PROBLEM TO WORK ON: The response should consist of the records that follow, printed exactly.

____ EXERCISE DATA

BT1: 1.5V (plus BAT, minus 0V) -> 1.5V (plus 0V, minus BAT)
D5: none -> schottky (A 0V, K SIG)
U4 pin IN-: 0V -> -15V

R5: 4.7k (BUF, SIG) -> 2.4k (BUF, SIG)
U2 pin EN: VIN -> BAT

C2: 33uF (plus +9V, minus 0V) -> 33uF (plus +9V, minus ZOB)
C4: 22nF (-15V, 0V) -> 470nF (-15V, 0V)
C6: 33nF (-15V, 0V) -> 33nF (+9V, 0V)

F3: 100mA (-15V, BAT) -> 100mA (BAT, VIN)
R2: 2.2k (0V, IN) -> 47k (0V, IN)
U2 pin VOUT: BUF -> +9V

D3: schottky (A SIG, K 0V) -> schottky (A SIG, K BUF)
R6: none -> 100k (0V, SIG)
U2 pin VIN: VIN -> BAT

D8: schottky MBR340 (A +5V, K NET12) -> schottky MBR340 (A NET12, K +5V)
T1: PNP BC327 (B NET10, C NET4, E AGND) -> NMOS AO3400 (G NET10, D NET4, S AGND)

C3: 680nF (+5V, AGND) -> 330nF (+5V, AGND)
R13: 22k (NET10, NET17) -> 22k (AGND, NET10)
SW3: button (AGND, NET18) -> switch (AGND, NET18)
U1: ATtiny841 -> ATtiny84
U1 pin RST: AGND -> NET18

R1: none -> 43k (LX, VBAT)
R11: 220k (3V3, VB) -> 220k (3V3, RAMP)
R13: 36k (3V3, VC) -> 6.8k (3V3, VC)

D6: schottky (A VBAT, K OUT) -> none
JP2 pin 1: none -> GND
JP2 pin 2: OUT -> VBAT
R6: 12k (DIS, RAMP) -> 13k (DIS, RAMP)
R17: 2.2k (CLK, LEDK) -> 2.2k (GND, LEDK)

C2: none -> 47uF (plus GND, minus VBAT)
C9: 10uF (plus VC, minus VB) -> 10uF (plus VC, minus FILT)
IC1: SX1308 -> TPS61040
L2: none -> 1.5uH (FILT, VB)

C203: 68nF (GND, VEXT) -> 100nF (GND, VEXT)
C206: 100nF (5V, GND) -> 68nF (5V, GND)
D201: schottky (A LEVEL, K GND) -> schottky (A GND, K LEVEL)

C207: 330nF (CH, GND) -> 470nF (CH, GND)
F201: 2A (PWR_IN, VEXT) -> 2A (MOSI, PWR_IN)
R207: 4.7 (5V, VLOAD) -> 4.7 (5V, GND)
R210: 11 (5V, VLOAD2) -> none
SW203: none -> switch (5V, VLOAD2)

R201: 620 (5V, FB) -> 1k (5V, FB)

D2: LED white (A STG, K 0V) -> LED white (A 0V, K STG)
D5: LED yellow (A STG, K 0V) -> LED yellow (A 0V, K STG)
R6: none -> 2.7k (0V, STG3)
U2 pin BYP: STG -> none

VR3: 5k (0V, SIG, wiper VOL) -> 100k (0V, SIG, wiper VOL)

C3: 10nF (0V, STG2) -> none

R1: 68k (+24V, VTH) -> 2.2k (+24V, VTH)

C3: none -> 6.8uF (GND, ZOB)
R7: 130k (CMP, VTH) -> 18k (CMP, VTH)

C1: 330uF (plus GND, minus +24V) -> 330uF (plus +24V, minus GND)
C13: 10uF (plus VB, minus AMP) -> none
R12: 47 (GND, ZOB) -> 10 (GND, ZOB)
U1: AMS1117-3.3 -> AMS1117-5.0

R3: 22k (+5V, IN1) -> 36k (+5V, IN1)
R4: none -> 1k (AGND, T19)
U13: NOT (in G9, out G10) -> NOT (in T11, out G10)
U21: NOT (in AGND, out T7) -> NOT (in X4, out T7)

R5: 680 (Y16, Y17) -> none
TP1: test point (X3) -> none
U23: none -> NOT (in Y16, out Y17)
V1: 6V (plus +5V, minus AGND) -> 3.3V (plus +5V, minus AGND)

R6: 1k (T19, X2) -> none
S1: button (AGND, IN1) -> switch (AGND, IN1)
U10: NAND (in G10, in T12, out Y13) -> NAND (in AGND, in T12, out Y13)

________

RESULT OF THE EXERCISE:
BT1: 1.5V (plus BAT, minus 0V) -> 1.5V (plus 0V, minus BAT)
D5: none -> schottky (A 0V, K SIG)
U4 pin IN-: 0V -> -15V

R5: 4.7k (BUF, SIG) -> 2.4k (BUF, SIG)
U2 pin EN: VIN -> BAT

C2: 33uF (plus +9V, minus 0V) -> 33uF (plus +9V, minus ZOB)
C4: 22nF (-15V, 0V) -> 470nF (-15V, 0V)
C6: 33nF (-15V, 0V) -> 33nF (+9V, 0V)

F3: 100mA (-15V, BAT) -> 100mA (BAT, VIN)
R2: 2.2k (0V, IN) -> 47k (0V, IN)
U2 pin VOUT: BUF -> +9V

D3: schottky (A SIG, K 0V) -> schottky (A SIG, K BUF)
R6: none -> 100k (0V, SIG)
U2 pin VIN: VIN -> BAT

D8: schottky MBR340 (A +5V, K NET12) -> schottky MBR340 (A NET12, K +5V)
T1: PNP BC327 (B NET10, C NET4, E AGND) -> NMOS AO3400 (G NET10, D NET4, S AGND)

C3: 680nF (+5V, AGND) -> 330nF (+5V, AGND)
R13: 22k (NET10, NET17) -> 22k (AGND, NET10)
SW3: button (AGND, NET18) -> switch (AGND, NET18)
U1: ATtiny841 -> ATtiny84
U1 pin RST: AGND -> NET18

R1: none -> 43k (LX, VBAT)
R11: 220k (3V3, VB) -> 220k (3V3, RAMP)
R13: 36k (3V3, VC) -> 6.8k (3V3, VC)

D6: schottky (A VBAT, K OUT) -> none
JP2 pin 1: none -> GND
JP2 pin 2: OUT -> VBAT
R6: 12k (DIS, RAMP) -> 13k (DIS, RAMP)
R17: 2.2k (CLK, LEDK) -> 2.2k (GND, LEDK)

C2: none -> 47uF (plus GND, minus VBAT)
C9: 10uF (plus VC, minus VB) -> 10uF (plus VC, minus FILT)
IC1: SX1308 -> TPS61040
L2: none -> 1.5uH (FILT, VB)

C203: 68nF (GND, VEXT) -> 100nF (GND, VEXT)
C206: 100nF (5V, GND) -> 68nF (5V, GND)
D201: schottky (A LEVEL, K GND) -> schottky (A GND, K LEVEL)

C207: 330nF (CH, GND) -> 470nF (CH, GND)
F201: 2A (PWR_IN, VEXT) -> 2A (MOSI, PWR_IN)
R207: 4.7 (5V, VLOAD) -> 4.7 (5V, GND)
R210: 11 (5V, VLOAD2) -> none
SW203: none -> switch (5V, VLOAD2)

R201: 620 (5V, FB) -> 1k (5V, FB)

D2: LED white (A STG, K 0V) -> LED white (A 0V, K STG)
D5: LED yellow (A STG, K 0V) -> LED yellow (A 0V, K STG)
R6: none -> 2.7k (0V, STG3)
U2 pin BYP: STG -> none

VR3: 5k (0V, SIG, wiper VOL) -> 100k (0V, SIG, wiper VOL)

C3: 10nF (0V, STG2) -> none

R1: 68k (+24V, VTH) -> 2.2k (+24V, VTH)

C3: none -> 6.8uF (GND, ZOB)
R7: 130k (CMP, VTH) -> 18k (CMP, VTH)

C1: 330uF (plus GND, minus +24V) -> 330uF (plus +24V, minus GND)
C13: 10uF (plus VB, minus AMP) -> none
R12: 47 (GND, ZOB) -> 10 (GND, ZOB)
U1: AMS1117-3.3 -> AMS1117-5.0

R3: 22k (+5V, IN1) -> 36k (+5V, IN1)
R4: none -> 1k (AGND, T19)
U13: NOT (in G9, out G10) -> NOT (in T11, out G10)
U21: NOT (in AGND, out T7) -> NOT (in X4, out T7)

R5: 680 (Y16, Y17) -> none
TP1: test point (X3) -> none
U23: none -> NOT (in Y16, out Y17)
V1: 6V (plus +5V, minus AGND) -> 3.3V (plus +5V, minus AGND)

R6: 1k (T19, X2) -> none
S1: button (AGND, IN1) -> switch (AGND, IN1)
U10: NAND (in G10, in T12, out Y13) -> NAND (in AGND, in T12, out Y13)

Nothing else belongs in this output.